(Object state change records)
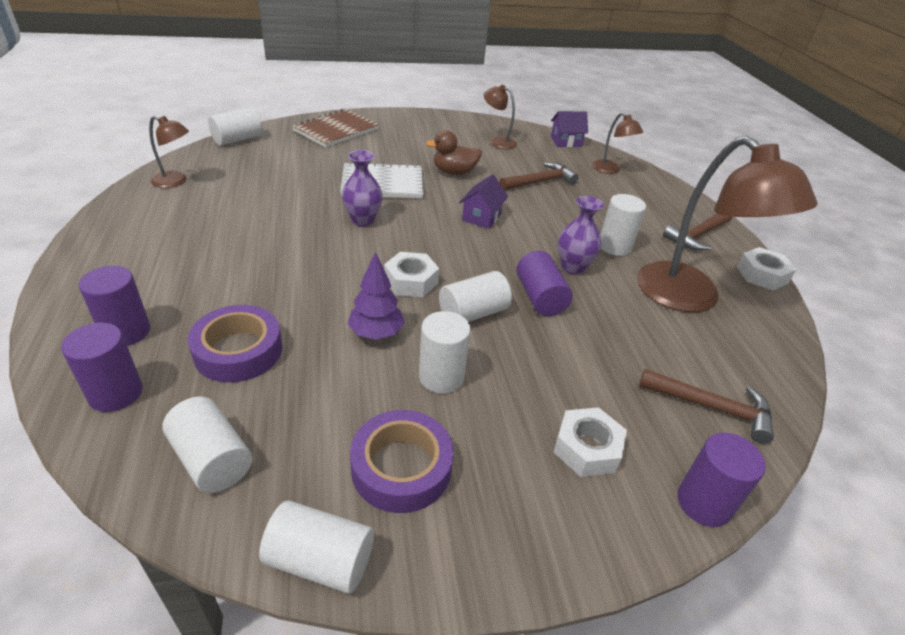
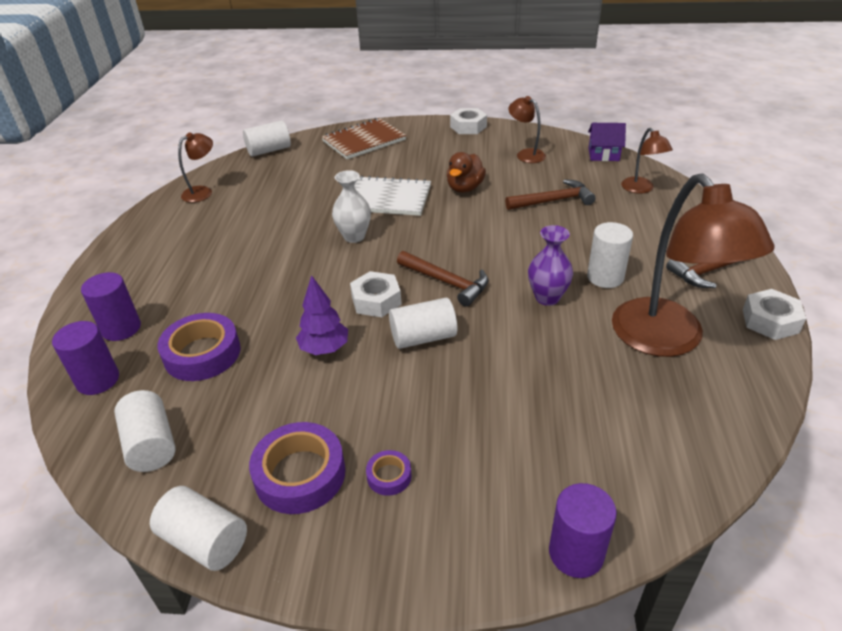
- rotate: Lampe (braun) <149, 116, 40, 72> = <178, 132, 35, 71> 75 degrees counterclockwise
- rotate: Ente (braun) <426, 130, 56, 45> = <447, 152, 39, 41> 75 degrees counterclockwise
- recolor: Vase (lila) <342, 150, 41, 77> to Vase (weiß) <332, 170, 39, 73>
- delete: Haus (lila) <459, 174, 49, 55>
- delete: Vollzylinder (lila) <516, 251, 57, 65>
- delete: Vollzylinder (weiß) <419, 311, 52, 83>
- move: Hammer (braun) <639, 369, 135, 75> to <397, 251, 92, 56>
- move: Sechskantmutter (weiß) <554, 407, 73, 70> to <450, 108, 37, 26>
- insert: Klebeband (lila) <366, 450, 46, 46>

__Directions for this task__: The answer must be the lines from the one containing "- move: Hammer" to the final line of the data above, copied exactly, both included, with nothing added.

__Exercise result__:
- move: Hammer (braun) <639, 369, 135, 75> to <397, 251, 92, 56>
- move: Sechskantmutter (weiß) <554, 407, 73, 70> to <450, 108, 37, 26>
- insert: Klebeband (lila) <366, 450, 46, 46>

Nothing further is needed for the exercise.